Records for processing below:
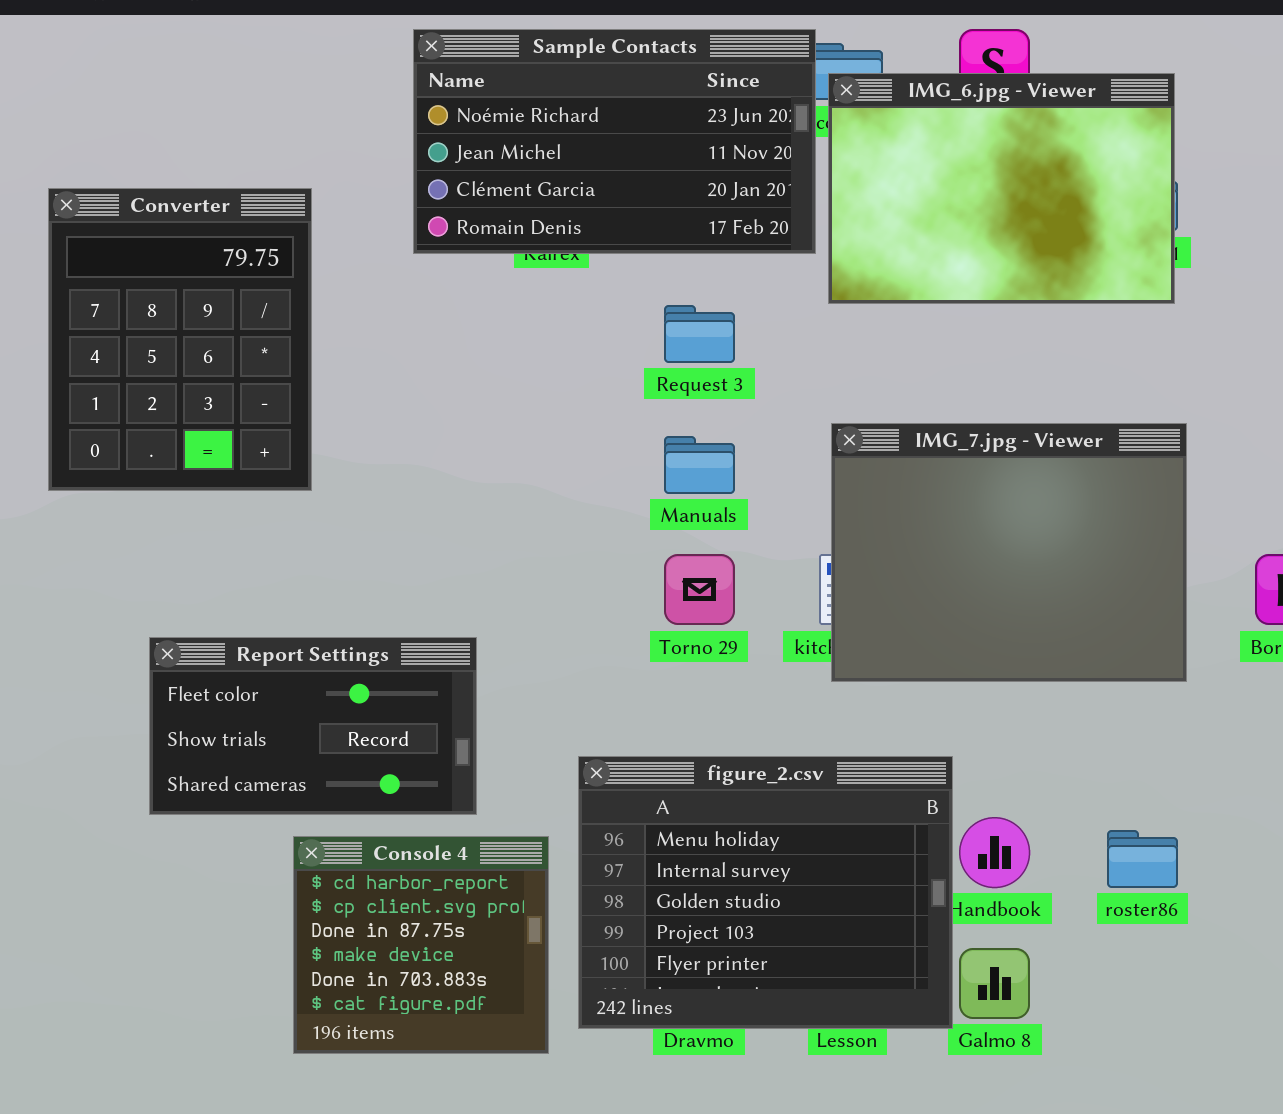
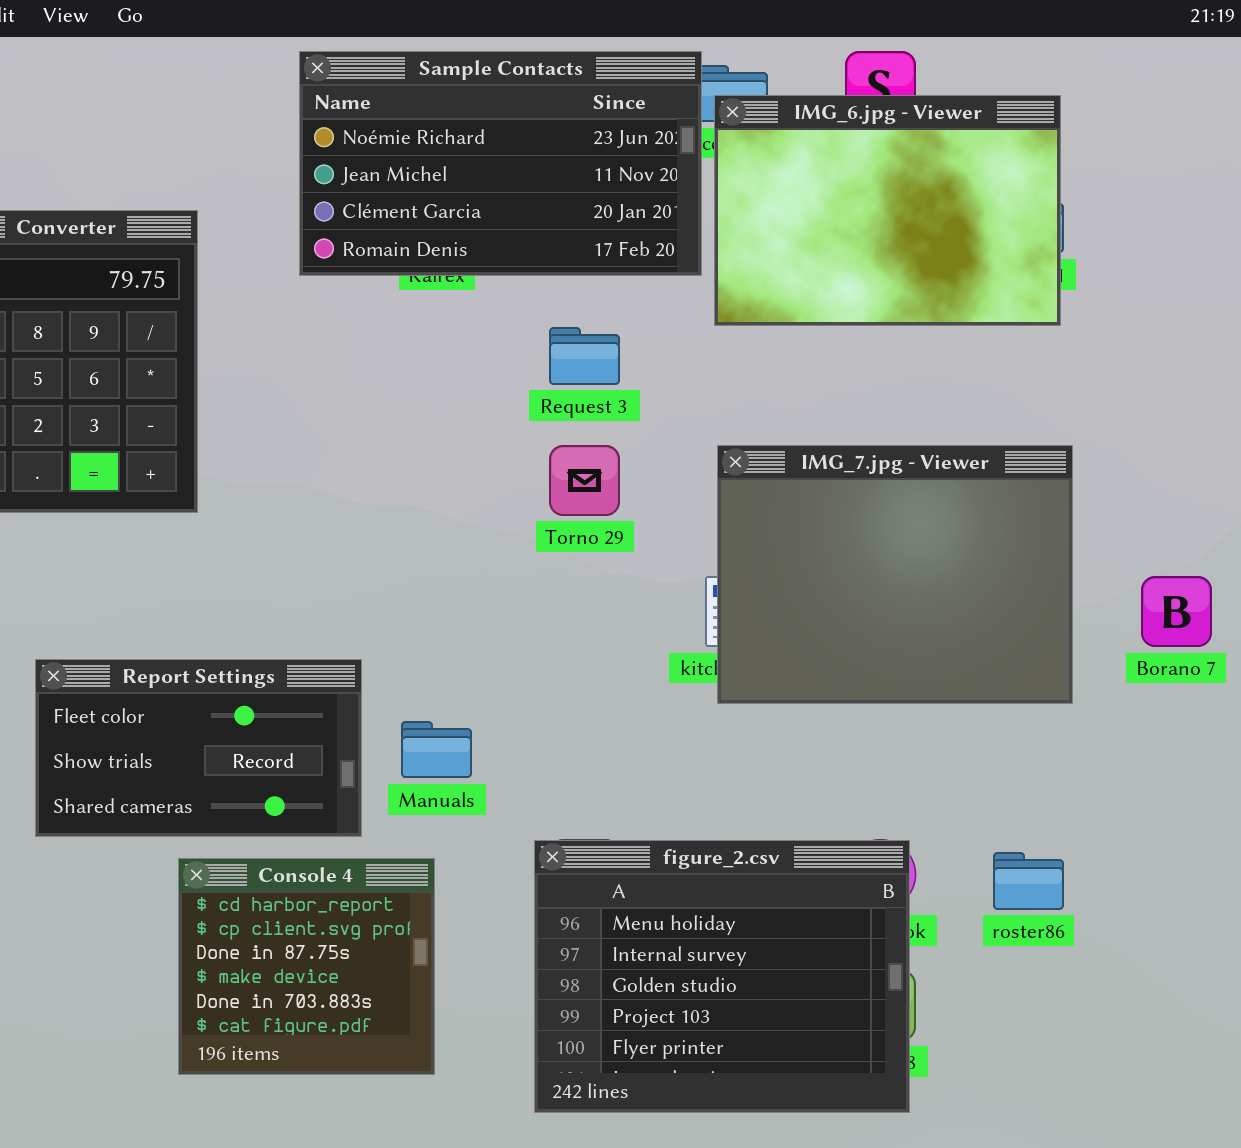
Manuals: [664,436,735,494] -> [401,721,472,778], moved
Torno 29: [664,554,735,625] -> [549,445,620,516], moved
figure_2.csv: [578,756,953,1029] -> [534,840,910,1113], moved

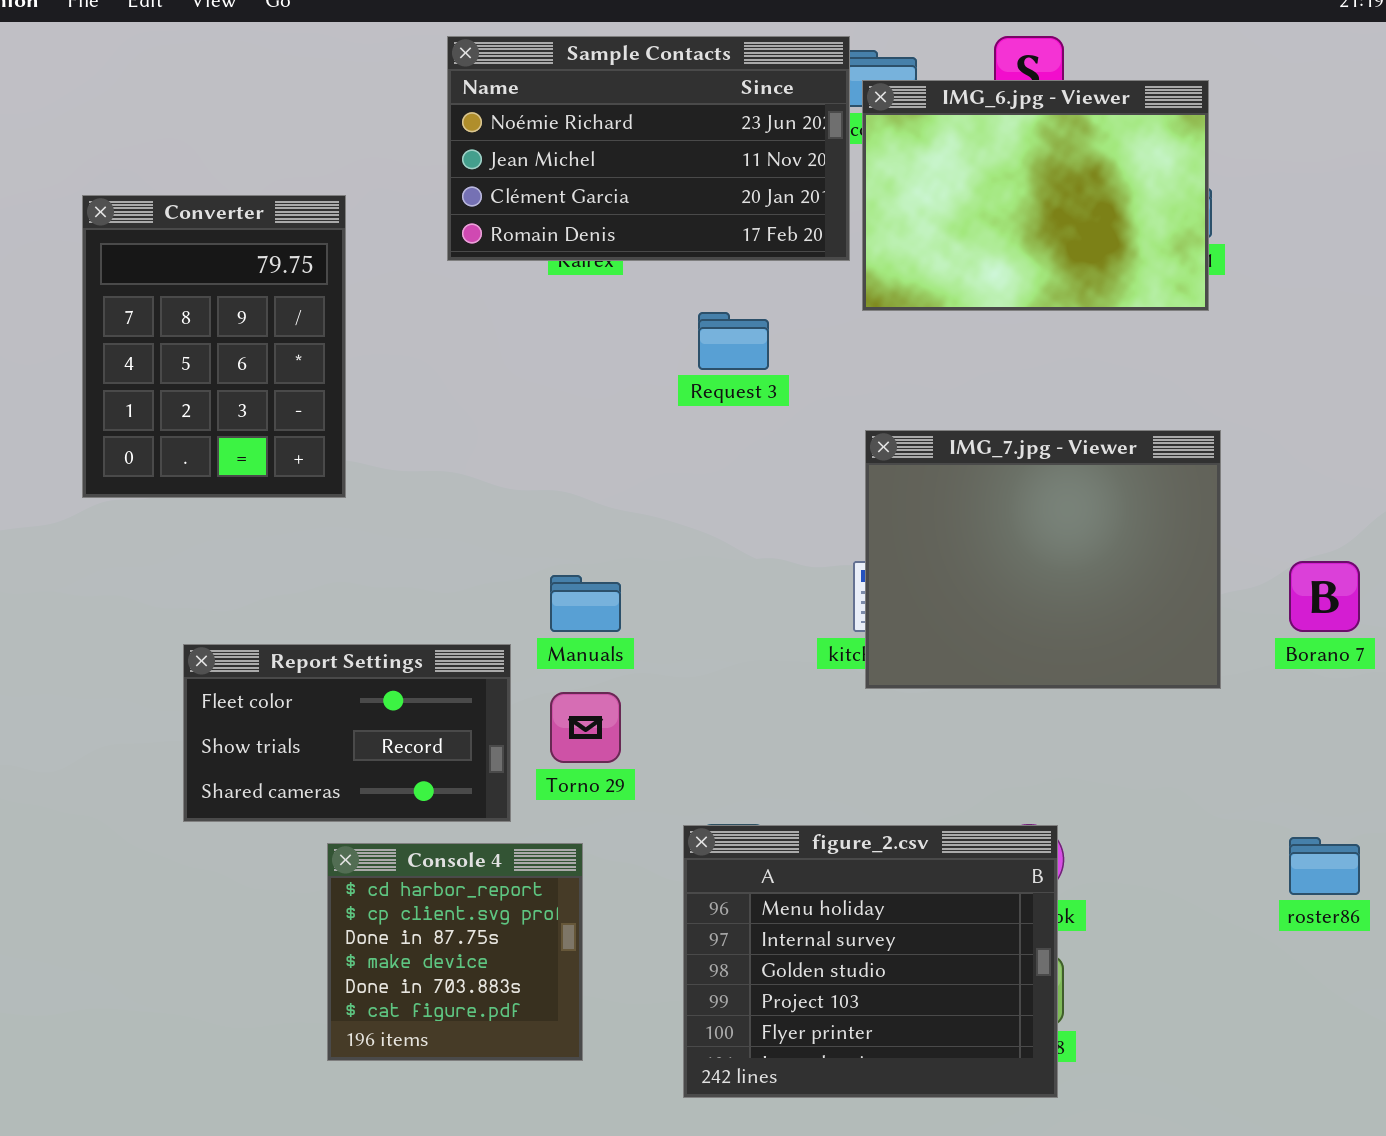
Torno 29: [549,445,620,516] -> [550,692,621,763], moved
Manuals: [401,721,472,778] -> [550,575,621,632], moved
roster86: [993,852,1064,910] -> [1289,837,1360,895], moved

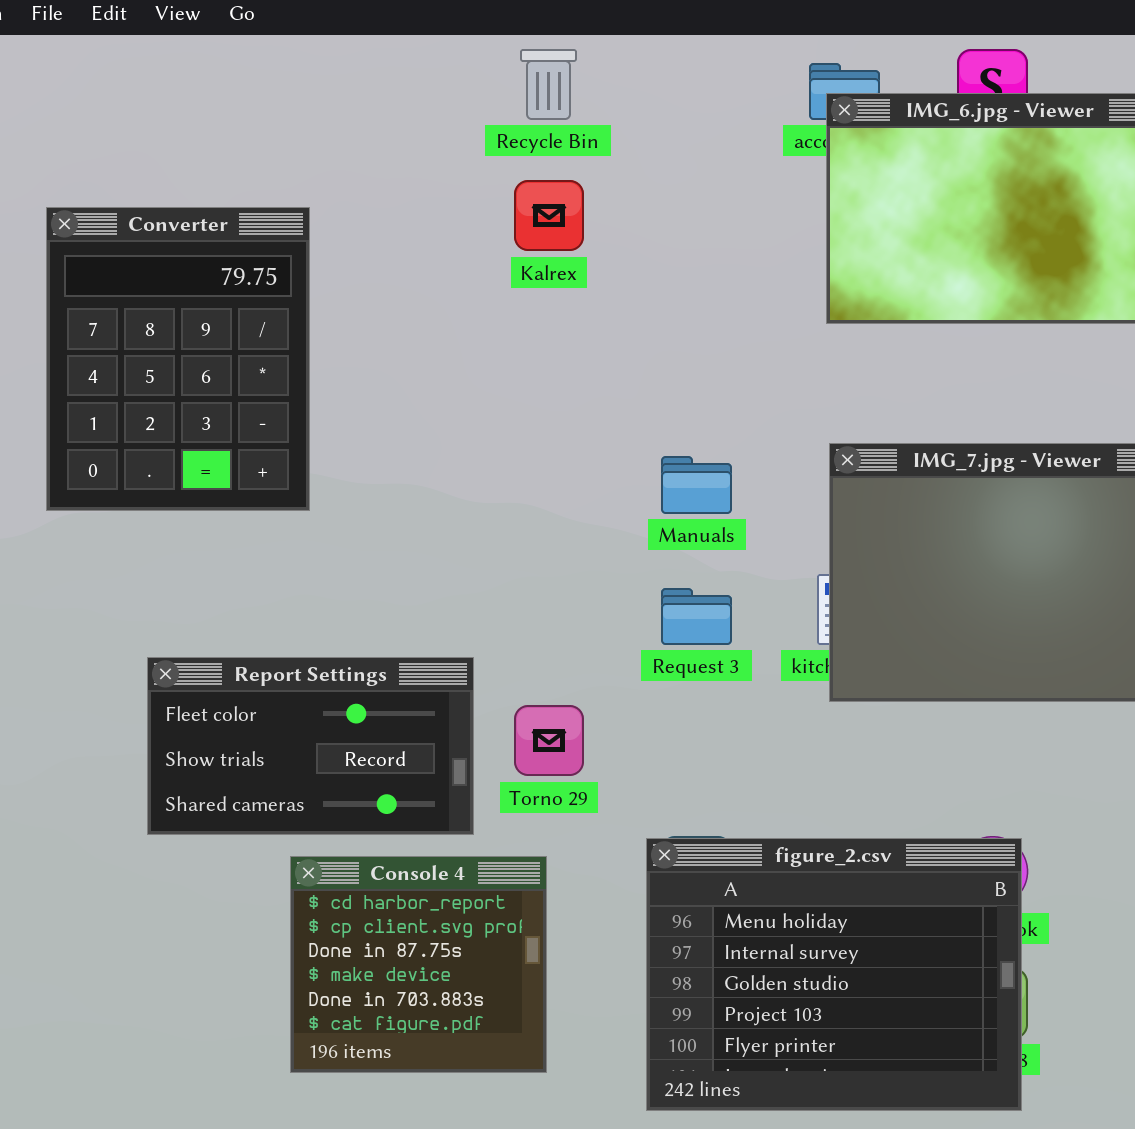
Sample Contacts: [447,36,850,261] -> none, closed
Request 3: [698,312,769,370] -> [661,588,732,645], moved
Manuals: [550,575,621,632] -> [661,456,732,514], moved

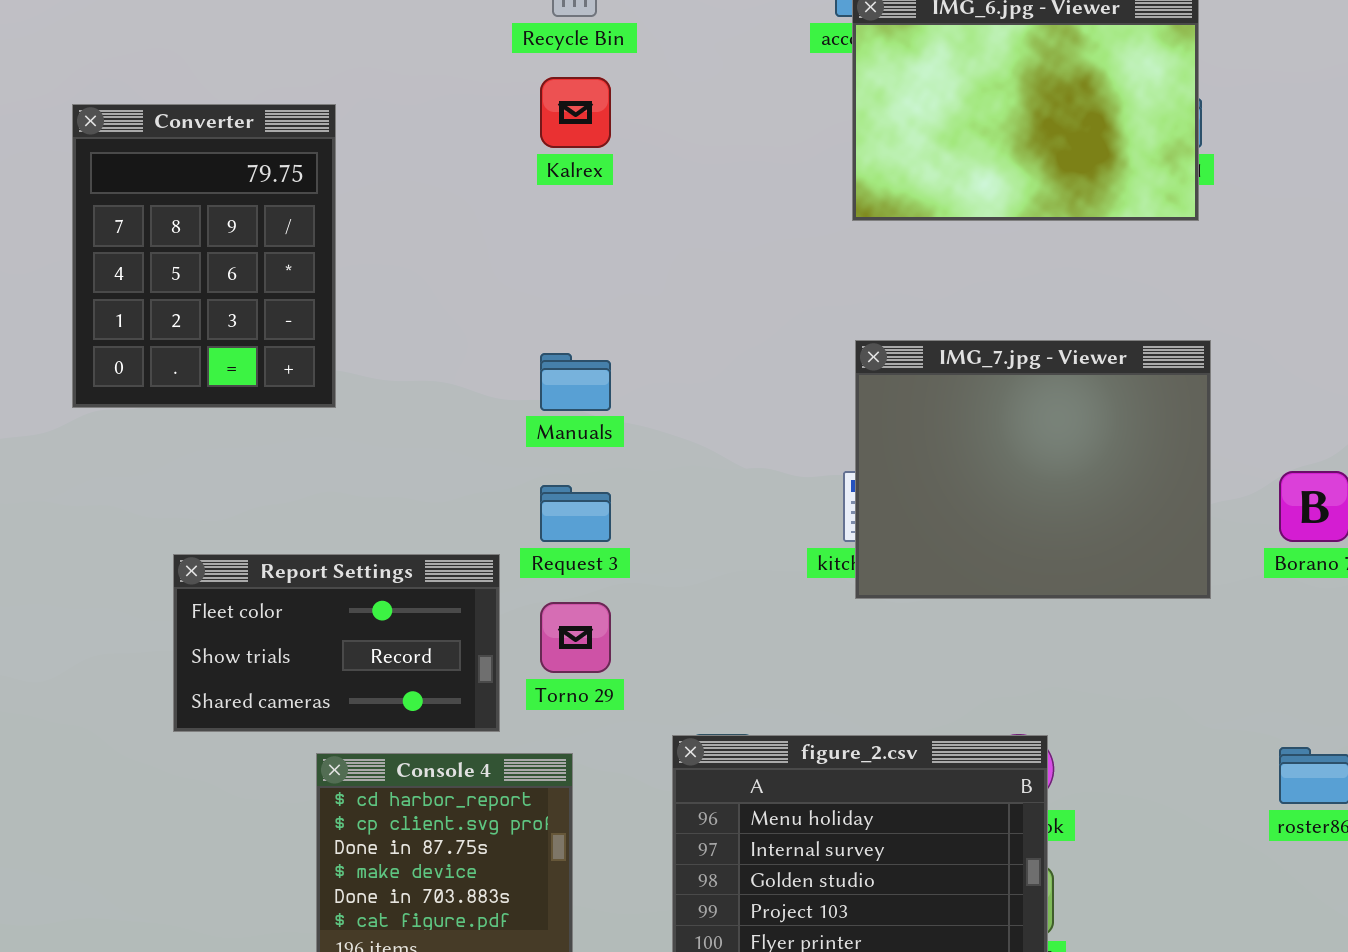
Manuals: [661,456,732,514] -> [540,353,611,411], moved
Request 3: [661,588,732,645] -> [540,485,611,542], moved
End of Records for processing.
About this task:
With the images excluded, all entries are to be given again exactly.

Task solution:
Manuals: [664,436,735,494] -> [401,721,472,778], moved
Torno 29: [664,554,735,625] -> [549,445,620,516], moved
figure_2.csv: [578,756,953,1029] -> [534,840,910,1113], moved

Torno 29: [549,445,620,516] -> [550,692,621,763], moved
Manuals: [401,721,472,778] -> [550,575,621,632], moved
roster86: [993,852,1064,910] -> [1289,837,1360,895], moved

Sample Contacts: [447,36,850,261] -> none, closed
Request 3: [698,312,769,370] -> [661,588,732,645], moved
Manuals: [550,575,621,632] -> [661,456,732,514], moved

Manuals: [661,456,732,514] -> [540,353,611,411], moved
Request 3: [661,588,732,645] -> [540,485,611,542], moved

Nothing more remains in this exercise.